*Exercise goal:*
Give the entries again, exactly as written.

*Given entries:*
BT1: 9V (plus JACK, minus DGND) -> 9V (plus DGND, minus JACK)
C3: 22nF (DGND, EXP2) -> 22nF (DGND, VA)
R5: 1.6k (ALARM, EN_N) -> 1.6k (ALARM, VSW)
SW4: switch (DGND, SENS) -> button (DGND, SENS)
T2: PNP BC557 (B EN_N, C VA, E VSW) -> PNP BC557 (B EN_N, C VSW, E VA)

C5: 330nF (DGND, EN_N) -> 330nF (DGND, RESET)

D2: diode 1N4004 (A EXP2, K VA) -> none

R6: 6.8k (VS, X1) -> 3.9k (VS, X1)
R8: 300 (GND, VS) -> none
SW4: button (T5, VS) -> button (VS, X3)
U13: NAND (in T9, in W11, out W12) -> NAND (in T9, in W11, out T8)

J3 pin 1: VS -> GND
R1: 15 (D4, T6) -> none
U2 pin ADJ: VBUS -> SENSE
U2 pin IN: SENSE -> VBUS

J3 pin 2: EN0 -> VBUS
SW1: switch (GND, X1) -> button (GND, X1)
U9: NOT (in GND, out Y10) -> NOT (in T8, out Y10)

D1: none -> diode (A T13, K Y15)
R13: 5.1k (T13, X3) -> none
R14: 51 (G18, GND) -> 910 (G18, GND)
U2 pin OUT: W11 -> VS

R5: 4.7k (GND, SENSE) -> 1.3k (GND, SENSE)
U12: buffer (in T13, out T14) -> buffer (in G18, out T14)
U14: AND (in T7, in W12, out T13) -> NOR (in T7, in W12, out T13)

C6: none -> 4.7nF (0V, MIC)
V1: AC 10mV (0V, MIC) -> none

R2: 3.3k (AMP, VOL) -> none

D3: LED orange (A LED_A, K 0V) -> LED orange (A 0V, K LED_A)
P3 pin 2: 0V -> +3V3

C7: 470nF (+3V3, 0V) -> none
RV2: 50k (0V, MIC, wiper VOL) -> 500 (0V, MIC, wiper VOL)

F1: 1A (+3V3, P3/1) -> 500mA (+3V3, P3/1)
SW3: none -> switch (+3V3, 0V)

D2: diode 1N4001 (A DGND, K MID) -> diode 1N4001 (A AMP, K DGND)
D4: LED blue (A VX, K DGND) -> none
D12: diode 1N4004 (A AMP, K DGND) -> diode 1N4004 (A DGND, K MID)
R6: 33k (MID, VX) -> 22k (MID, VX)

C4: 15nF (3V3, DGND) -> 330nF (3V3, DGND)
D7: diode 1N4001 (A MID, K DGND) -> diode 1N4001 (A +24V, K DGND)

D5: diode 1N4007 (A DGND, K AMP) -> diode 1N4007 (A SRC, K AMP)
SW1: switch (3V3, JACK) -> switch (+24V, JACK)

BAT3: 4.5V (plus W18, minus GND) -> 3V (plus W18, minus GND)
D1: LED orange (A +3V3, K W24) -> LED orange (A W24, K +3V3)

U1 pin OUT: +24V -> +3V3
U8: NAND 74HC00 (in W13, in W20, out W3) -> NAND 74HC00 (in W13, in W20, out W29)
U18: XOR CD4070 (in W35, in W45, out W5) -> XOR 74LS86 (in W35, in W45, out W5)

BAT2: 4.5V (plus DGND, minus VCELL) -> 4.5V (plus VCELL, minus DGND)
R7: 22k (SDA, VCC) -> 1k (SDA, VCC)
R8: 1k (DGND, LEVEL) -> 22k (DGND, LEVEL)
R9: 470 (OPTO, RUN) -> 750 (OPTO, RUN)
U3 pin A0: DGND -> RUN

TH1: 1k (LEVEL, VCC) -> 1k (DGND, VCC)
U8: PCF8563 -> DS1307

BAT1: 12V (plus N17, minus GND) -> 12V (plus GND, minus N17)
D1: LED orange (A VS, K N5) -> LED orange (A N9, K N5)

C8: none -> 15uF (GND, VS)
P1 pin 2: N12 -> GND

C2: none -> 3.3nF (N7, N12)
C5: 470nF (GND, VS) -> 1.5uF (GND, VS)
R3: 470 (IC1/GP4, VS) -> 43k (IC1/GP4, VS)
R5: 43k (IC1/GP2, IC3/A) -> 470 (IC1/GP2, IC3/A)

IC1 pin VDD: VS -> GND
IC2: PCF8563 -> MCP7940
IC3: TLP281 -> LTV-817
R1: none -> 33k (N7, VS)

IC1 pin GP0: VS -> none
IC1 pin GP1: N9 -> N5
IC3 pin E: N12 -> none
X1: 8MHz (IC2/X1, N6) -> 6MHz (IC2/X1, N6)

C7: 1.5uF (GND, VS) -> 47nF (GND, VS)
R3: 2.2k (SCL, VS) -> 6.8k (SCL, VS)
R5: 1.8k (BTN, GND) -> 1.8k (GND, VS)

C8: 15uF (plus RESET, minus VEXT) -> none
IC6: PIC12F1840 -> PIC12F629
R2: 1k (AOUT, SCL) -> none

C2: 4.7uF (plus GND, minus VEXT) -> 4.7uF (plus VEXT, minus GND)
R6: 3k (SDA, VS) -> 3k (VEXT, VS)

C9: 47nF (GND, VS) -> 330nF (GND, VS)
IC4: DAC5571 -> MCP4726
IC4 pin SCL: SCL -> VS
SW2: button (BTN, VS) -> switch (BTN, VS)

*Solution for this problem:*
BT1: 9V (plus JACK, minus DGND) -> 9V (plus DGND, minus JACK)
C3: 22nF (DGND, EXP2) -> 22nF (DGND, VA)
R5: 1.6k (ALARM, EN_N) -> 1.6k (ALARM, VSW)
SW4: switch (DGND, SENS) -> button (DGND, SENS)
T2: PNP BC557 (B EN_N, C VA, E VSW) -> PNP BC557 (B EN_N, C VSW, E VA)

C5: 330nF (DGND, EN_N) -> 330nF (DGND, RESET)

D2: diode 1N4004 (A EXP2, K VA) -> none

R6: 6.8k (VS, X1) -> 3.9k (VS, X1)
R8: 300 (GND, VS) -> none
SW4: button (T5, VS) -> button (VS, X3)
U13: NAND (in T9, in W11, out W12) -> NAND (in T9, in W11, out T8)

J3 pin 1: VS -> GND
R1: 15 (D4, T6) -> none
U2 pin ADJ: VBUS -> SENSE
U2 pin IN: SENSE -> VBUS

J3 pin 2: EN0 -> VBUS
SW1: switch (GND, X1) -> button (GND, X1)
U9: NOT (in GND, out Y10) -> NOT (in T8, out Y10)

D1: none -> diode (A T13, K Y15)
R13: 5.1k (T13, X3) -> none
R14: 51 (G18, GND) -> 910 (G18, GND)
U2 pin OUT: W11 -> VS

R5: 4.7k (GND, SENSE) -> 1.3k (GND, SENSE)
U12: buffer (in T13, out T14) -> buffer (in G18, out T14)
U14: AND (in T7, in W12, out T13) -> NOR (in T7, in W12, out T13)

C6: none -> 4.7nF (0V, MIC)
V1: AC 10mV (0V, MIC) -> none

R2: 3.3k (AMP, VOL) -> none

D3: LED orange (A LED_A, K 0V) -> LED orange (A 0V, K LED_A)
P3 pin 2: 0V -> +3V3

C7: 470nF (+3V3, 0V) -> none
RV2: 50k (0V, MIC, wiper VOL) -> 500 (0V, MIC, wiper VOL)

F1: 1A (+3V3, P3/1) -> 500mA (+3V3, P3/1)
SW3: none -> switch (+3V3, 0V)

D2: diode 1N4001 (A DGND, K MID) -> diode 1N4001 (A AMP, K DGND)
D4: LED blue (A VX, K DGND) -> none
D12: diode 1N4004 (A AMP, K DGND) -> diode 1N4004 (A DGND, K MID)
R6: 33k (MID, VX) -> 22k (MID, VX)

C4: 15nF (3V3, DGND) -> 330nF (3V3, DGND)
D7: diode 1N4001 (A MID, K DGND) -> diode 1N4001 (A +24V, K DGND)

D5: diode 1N4007 (A DGND, K AMP) -> diode 1N4007 (A SRC, K AMP)
SW1: switch (3V3, JACK) -> switch (+24V, JACK)

BAT3: 4.5V (plus W18, minus GND) -> 3V (plus W18, minus GND)
D1: LED orange (A +3V3, K W24) -> LED orange (A W24, K +3V3)

U1 pin OUT: +24V -> +3V3
U8: NAND 74HC00 (in W13, in W20, out W3) -> NAND 74HC00 (in W13, in W20, out W29)
U18: XOR CD4070 (in W35, in W45, out W5) -> XOR 74LS86 (in W35, in W45, out W5)

BAT2: 4.5V (plus DGND, minus VCELL) -> 4.5V (plus VCELL, minus DGND)
R7: 22k (SDA, VCC) -> 1k (SDA, VCC)
R8: 1k (DGND, LEVEL) -> 22k (DGND, LEVEL)
R9: 470 (OPTO, RUN) -> 750 (OPTO, RUN)
U3 pin A0: DGND -> RUN

TH1: 1k (LEVEL, VCC) -> 1k (DGND, VCC)
U8: PCF8563 -> DS1307

BAT1: 12V (plus N17, minus GND) -> 12V (plus GND, minus N17)
D1: LED orange (A VS, K N5) -> LED orange (A N9, K N5)

C8: none -> 15uF (GND, VS)
P1 pin 2: N12 -> GND

C2: none -> 3.3nF (N7, N12)
C5: 470nF (GND, VS) -> 1.5uF (GND, VS)
R3: 470 (IC1/GP4, VS) -> 43k (IC1/GP4, VS)
R5: 43k (IC1/GP2, IC3/A) -> 470 (IC1/GP2, IC3/A)

IC1 pin VDD: VS -> GND
IC2: PCF8563 -> MCP7940
IC3: TLP281 -> LTV-817
R1: none -> 33k (N7, VS)

IC1 pin GP0: VS -> none
IC1 pin GP1: N9 -> N5
IC3 pin E: N12 -> none
X1: 8MHz (IC2/X1, N6) -> 6MHz (IC2/X1, N6)

C7: 1.5uF (GND, VS) -> 47nF (GND, VS)
R3: 2.2k (SCL, VS) -> 6.8k (SCL, VS)
R5: 1.8k (BTN, GND) -> 1.8k (GND, VS)

C8: 15uF (plus RESET, minus VEXT) -> none
IC6: PIC12F1840 -> PIC12F629
R2: 1k (AOUT, SCL) -> none

C2: 4.7uF (plus GND, minus VEXT) -> 4.7uF (plus VEXT, minus GND)
R6: 3k (SDA, VS) -> 3k (VEXT, VS)

C9: 47nF (GND, VS) -> 330nF (GND, VS)
IC4: DAC5571 -> MCP4726
IC4 pin SCL: SCL -> VS
SW2: button (BTN, VS) -> switch (BTN, VS)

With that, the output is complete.